> **Problem to work on**
Write out, without any change, the lines in the material below that run from the line with "camera: 65 degrees right, 10 degrees up" through the line with "green toy fish", both included.

───── Record extracts

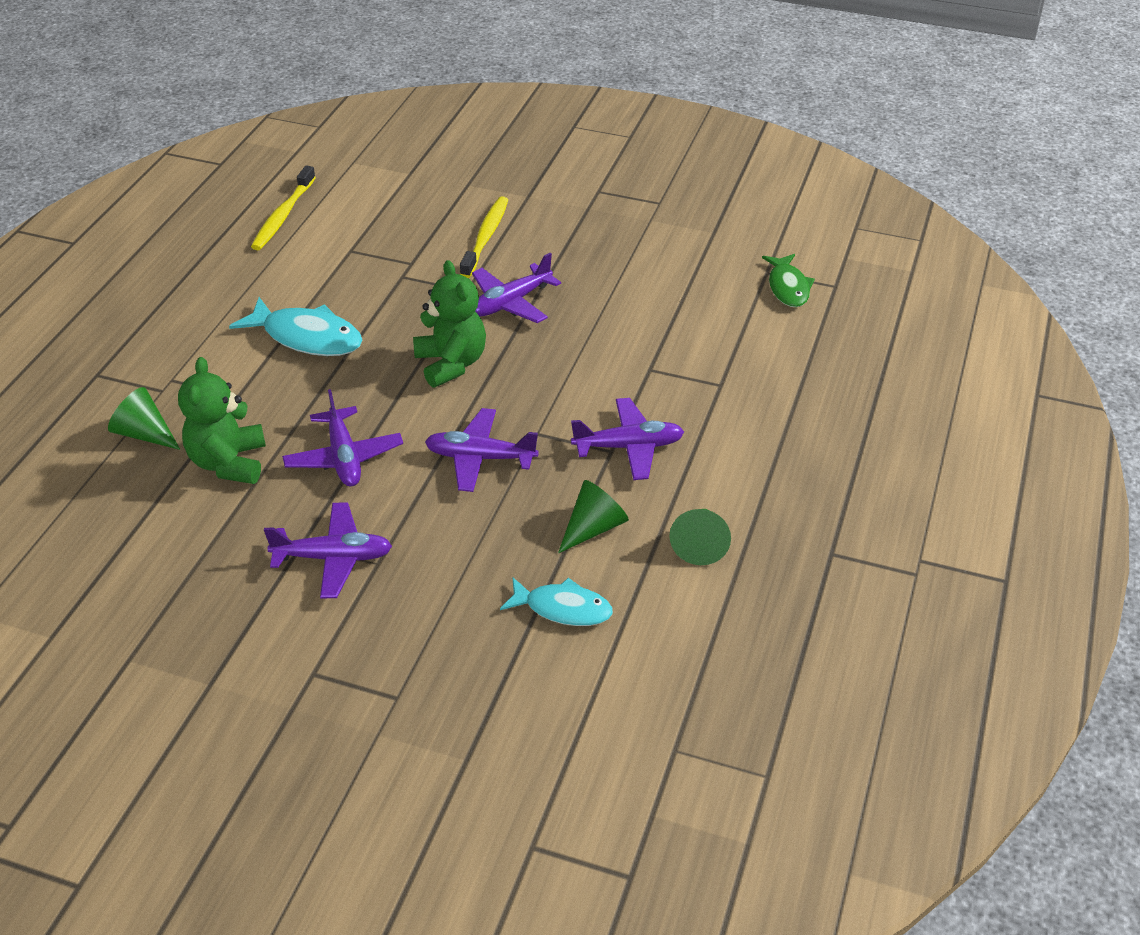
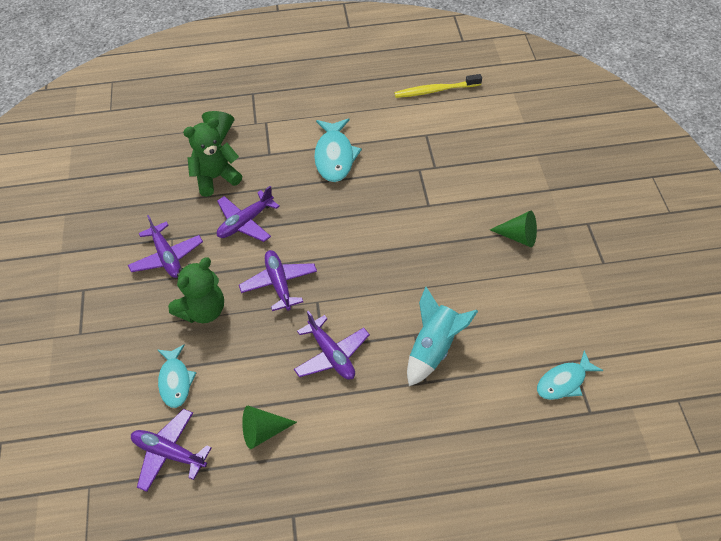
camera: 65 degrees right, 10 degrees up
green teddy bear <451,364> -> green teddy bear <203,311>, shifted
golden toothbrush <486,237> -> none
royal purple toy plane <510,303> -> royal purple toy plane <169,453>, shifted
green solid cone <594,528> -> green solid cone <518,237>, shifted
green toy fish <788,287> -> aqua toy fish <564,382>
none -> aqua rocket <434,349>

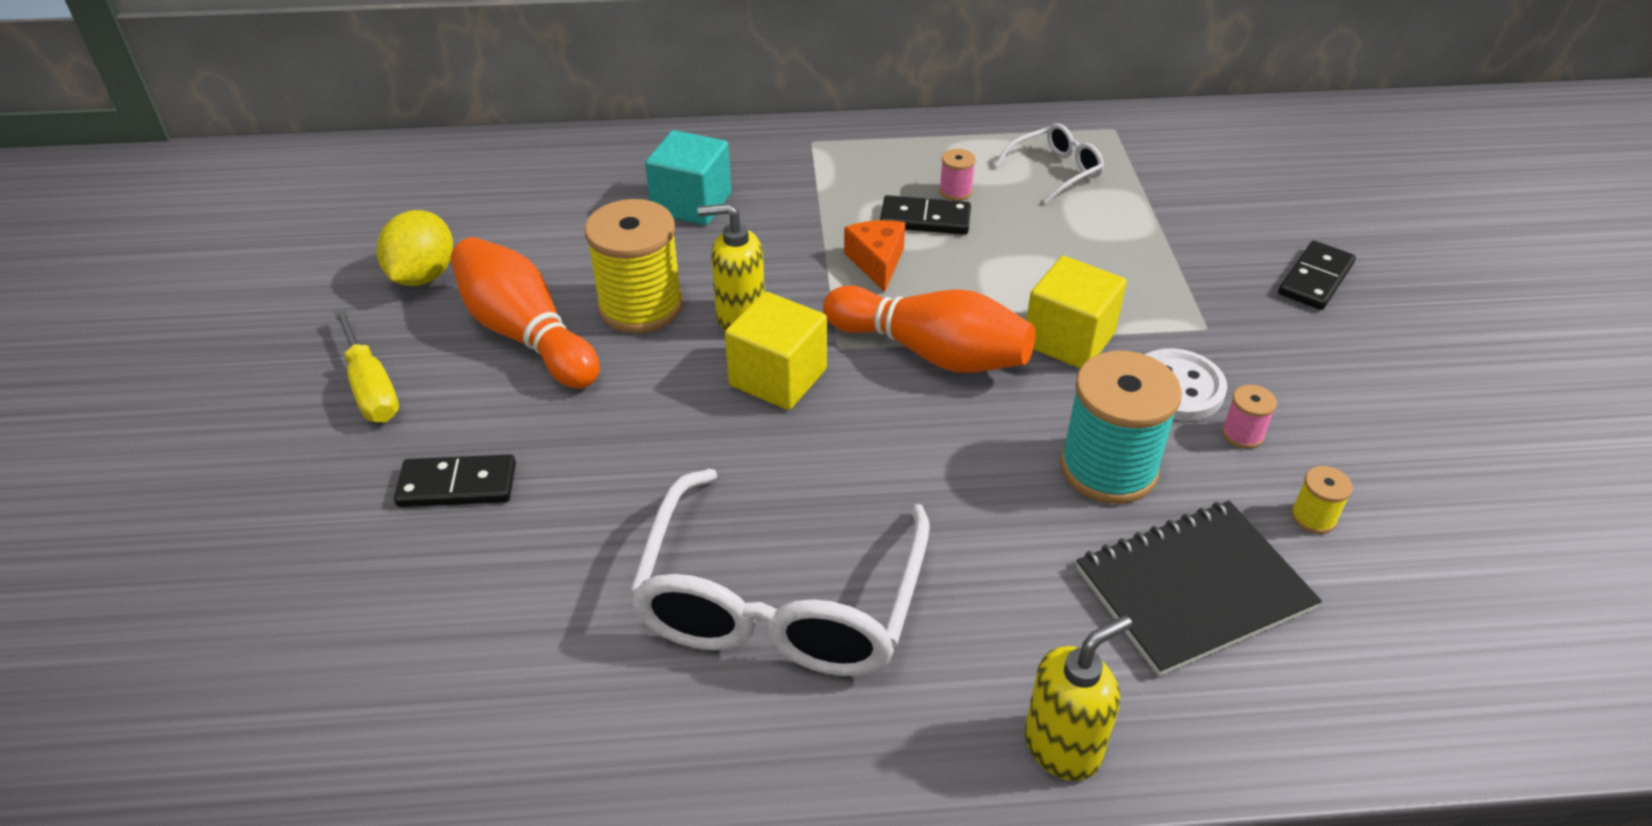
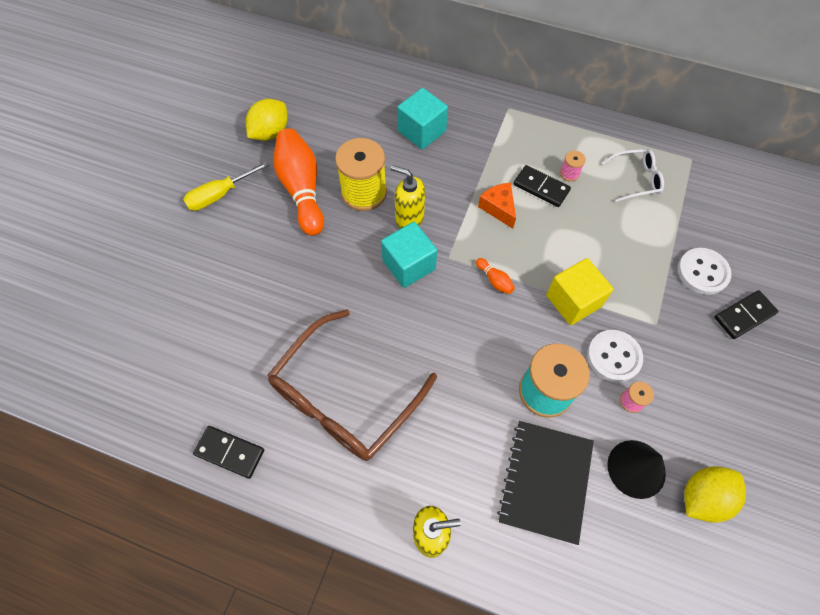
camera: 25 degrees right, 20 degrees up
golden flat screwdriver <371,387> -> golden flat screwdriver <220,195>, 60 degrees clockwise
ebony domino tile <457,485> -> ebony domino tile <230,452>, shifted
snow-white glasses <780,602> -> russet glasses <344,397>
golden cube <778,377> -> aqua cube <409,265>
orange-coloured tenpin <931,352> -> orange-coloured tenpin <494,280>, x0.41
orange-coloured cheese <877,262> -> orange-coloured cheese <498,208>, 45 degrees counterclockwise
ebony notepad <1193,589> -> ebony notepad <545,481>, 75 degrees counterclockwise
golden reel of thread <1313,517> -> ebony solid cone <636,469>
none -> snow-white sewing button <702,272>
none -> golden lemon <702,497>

──────────
───── Record extracts

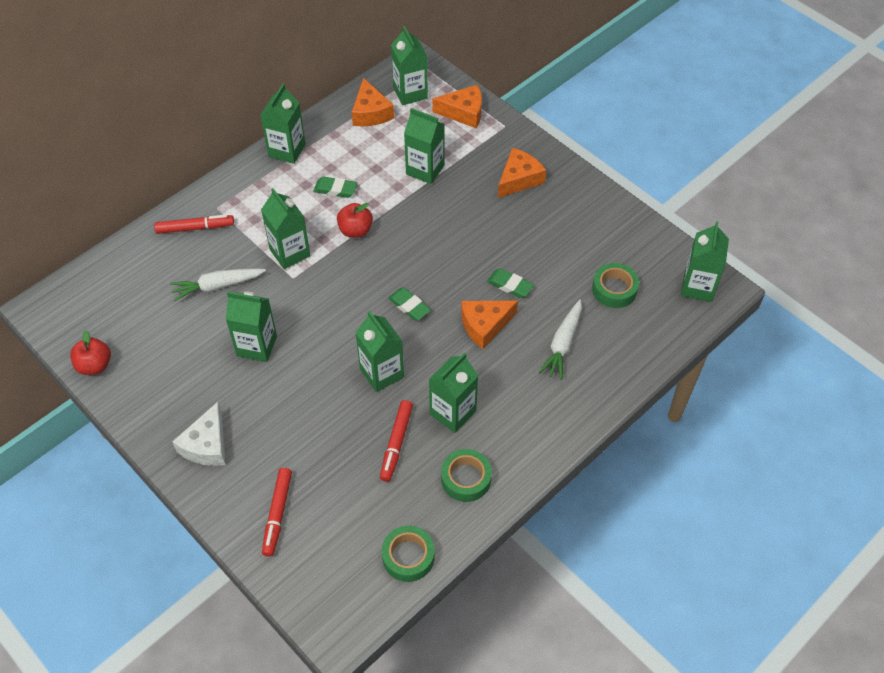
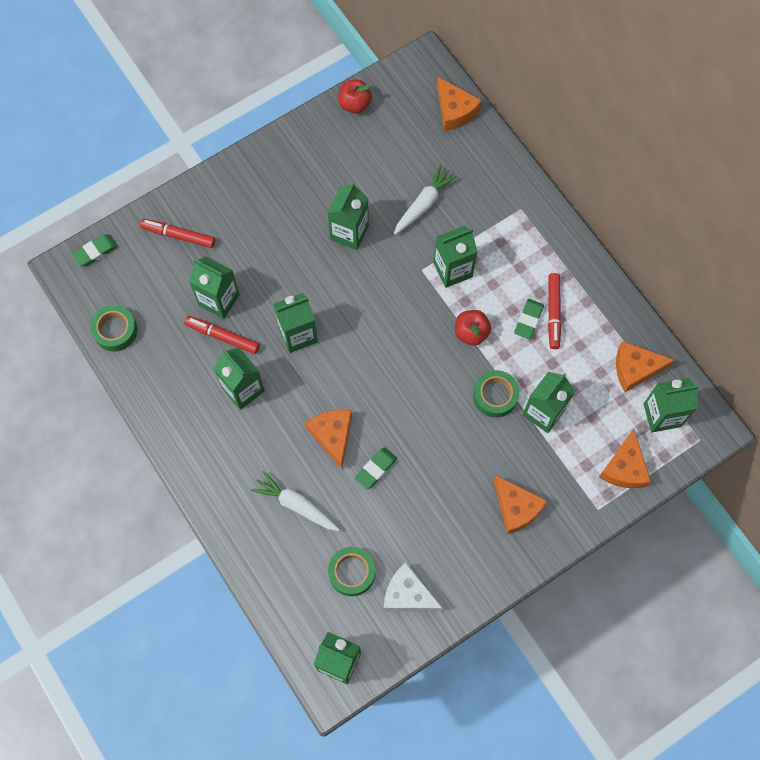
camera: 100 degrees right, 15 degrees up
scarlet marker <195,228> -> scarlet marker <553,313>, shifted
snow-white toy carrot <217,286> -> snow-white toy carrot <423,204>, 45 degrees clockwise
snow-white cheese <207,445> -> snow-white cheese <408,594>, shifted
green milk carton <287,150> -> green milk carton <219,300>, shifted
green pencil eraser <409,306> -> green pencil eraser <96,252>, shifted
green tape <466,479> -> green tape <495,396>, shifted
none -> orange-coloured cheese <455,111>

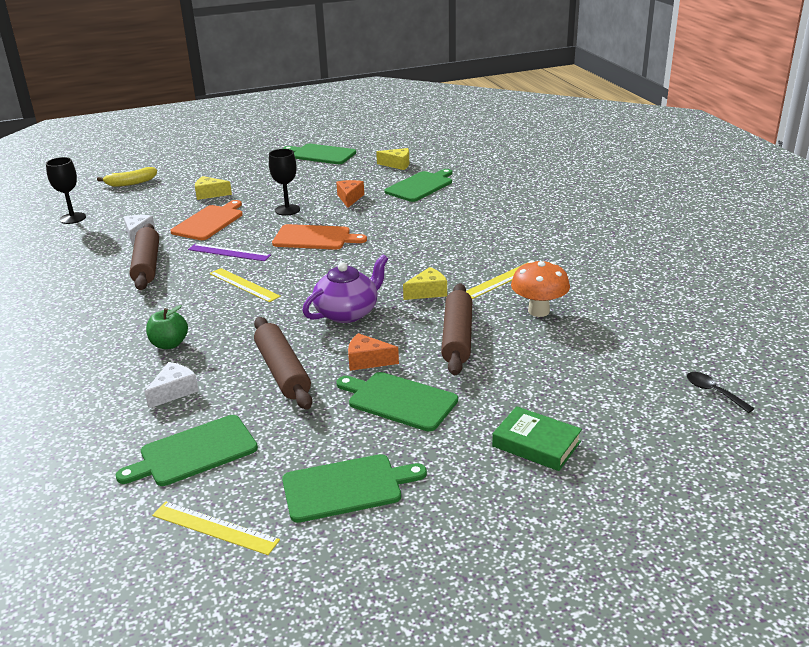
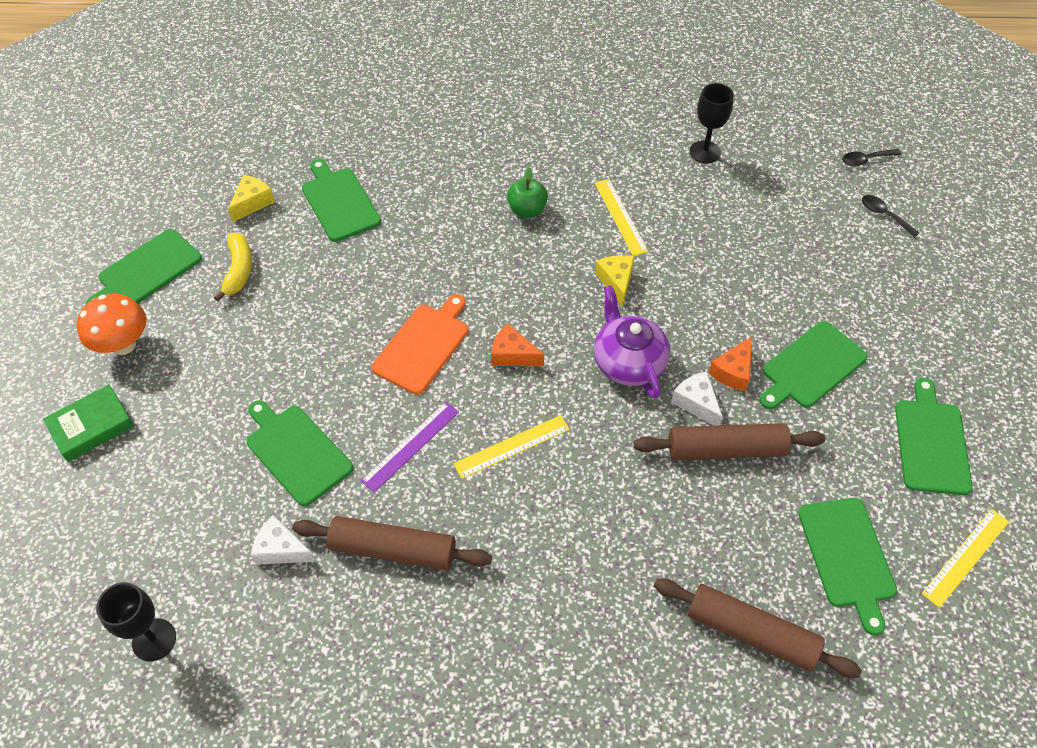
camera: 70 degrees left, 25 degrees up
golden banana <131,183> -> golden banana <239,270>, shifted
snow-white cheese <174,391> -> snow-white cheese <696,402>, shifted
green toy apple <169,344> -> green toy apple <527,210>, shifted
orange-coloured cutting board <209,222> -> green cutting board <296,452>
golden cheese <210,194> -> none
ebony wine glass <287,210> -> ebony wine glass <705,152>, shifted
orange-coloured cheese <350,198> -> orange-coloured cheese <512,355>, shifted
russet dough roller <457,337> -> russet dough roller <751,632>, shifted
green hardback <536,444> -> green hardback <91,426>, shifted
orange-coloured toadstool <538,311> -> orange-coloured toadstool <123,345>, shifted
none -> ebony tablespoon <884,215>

──────────

> **Solved exercise**
camera: 65 degrees right, 10 degrees up
green teddy bear <451,364> -> green teddy bear <203,311>, shifted
golden toothbrush <486,237> -> none
royal purple toy plane <510,303> -> royal purple toy plane <169,453>, shifted
green solid cone <594,528> -> green solid cone <518,237>, shifted
green toy fish <788,287> -> aqua toy fish <564,382>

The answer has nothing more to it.